■ Data provided ■

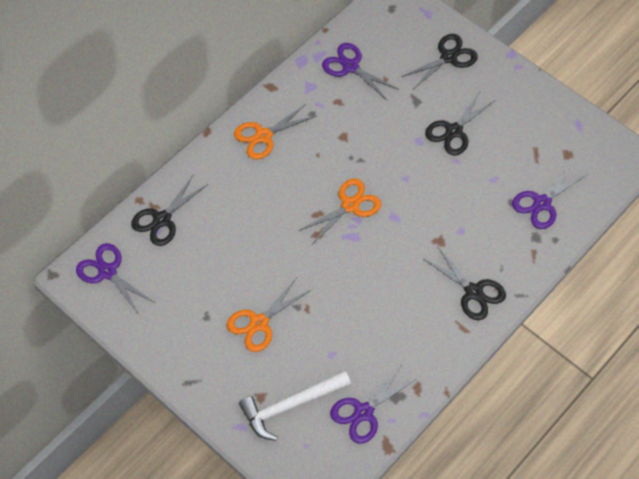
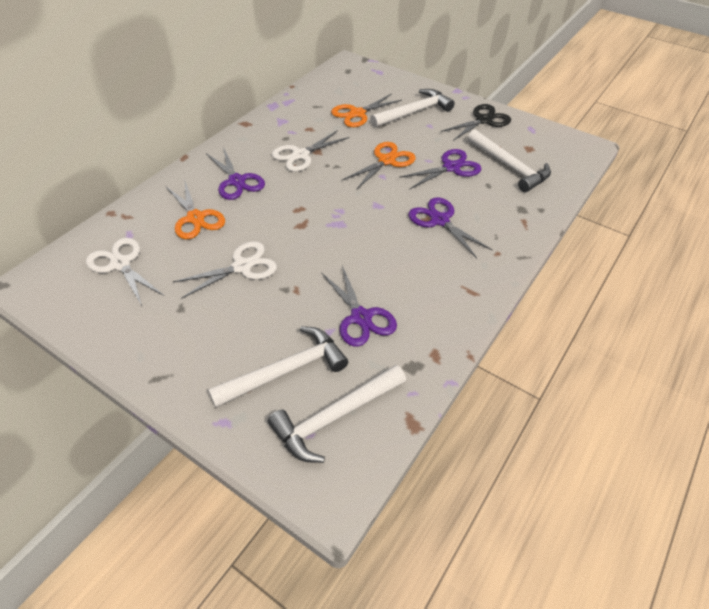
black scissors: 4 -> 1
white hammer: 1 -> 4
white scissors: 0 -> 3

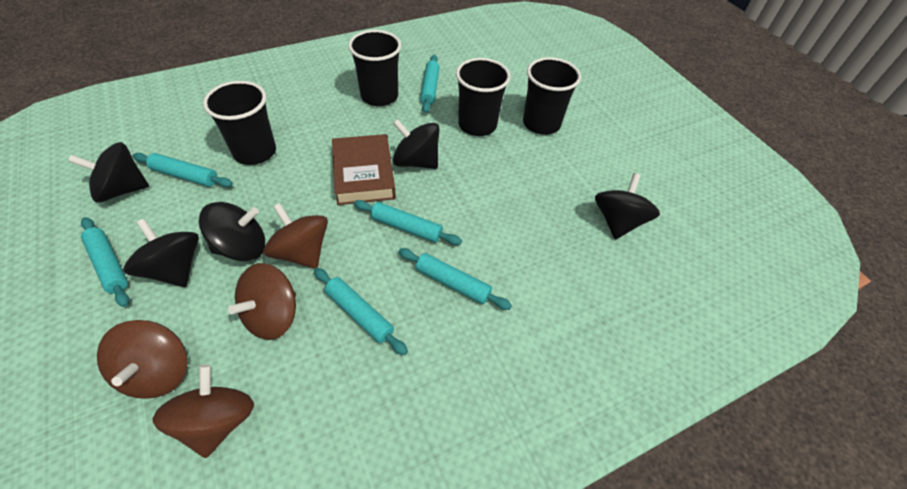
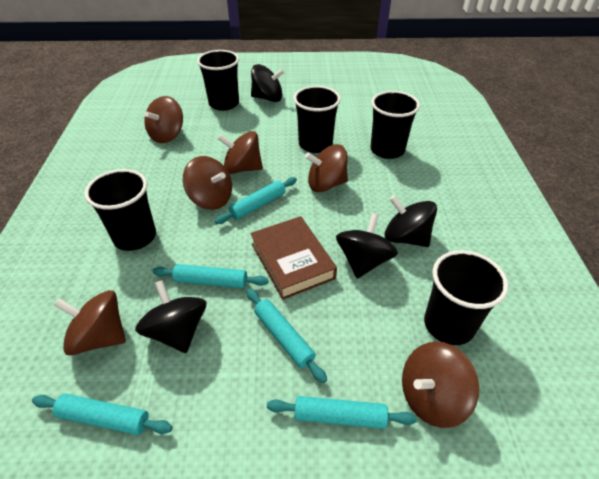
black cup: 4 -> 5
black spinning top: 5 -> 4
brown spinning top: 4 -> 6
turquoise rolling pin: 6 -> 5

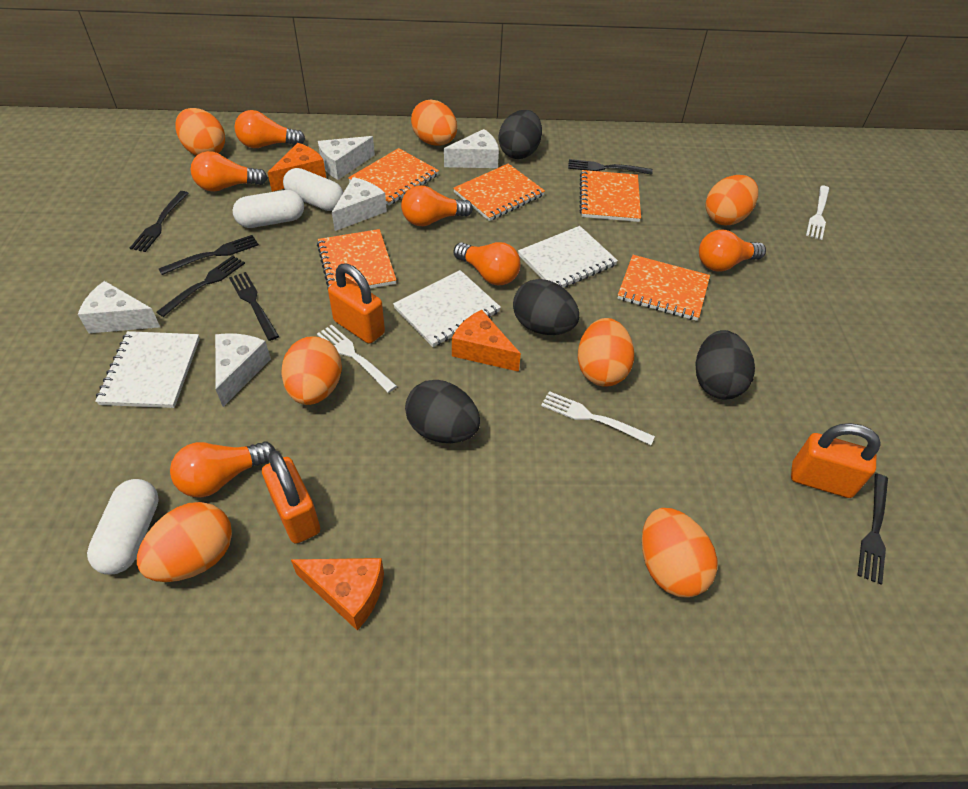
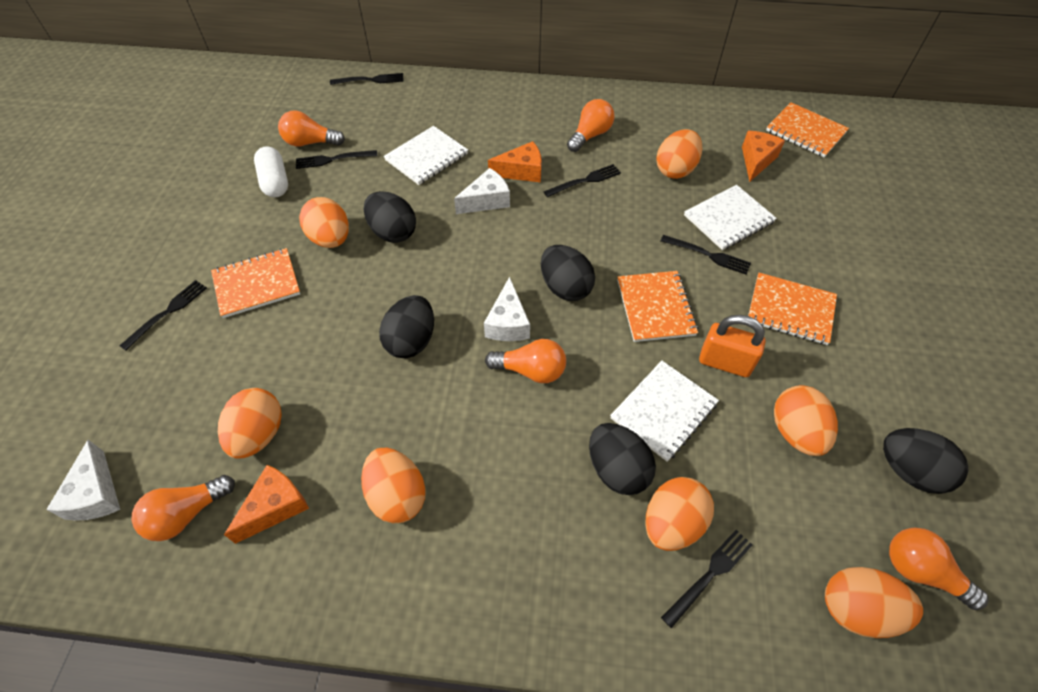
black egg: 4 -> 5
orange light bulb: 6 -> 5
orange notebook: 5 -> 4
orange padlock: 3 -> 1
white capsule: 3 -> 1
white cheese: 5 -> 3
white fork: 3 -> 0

■ Problem to work on ■
Please restate word for word only the lines from the one with "orange light bulb: 6 -> 5" through the final line of the listing above, both of them included.

■ Exercise answer ■
orange light bulb: 6 -> 5
orange notebook: 5 -> 4
orange padlock: 3 -> 1
white capsule: 3 -> 1
white cheese: 5 -> 3
white fork: 3 -> 0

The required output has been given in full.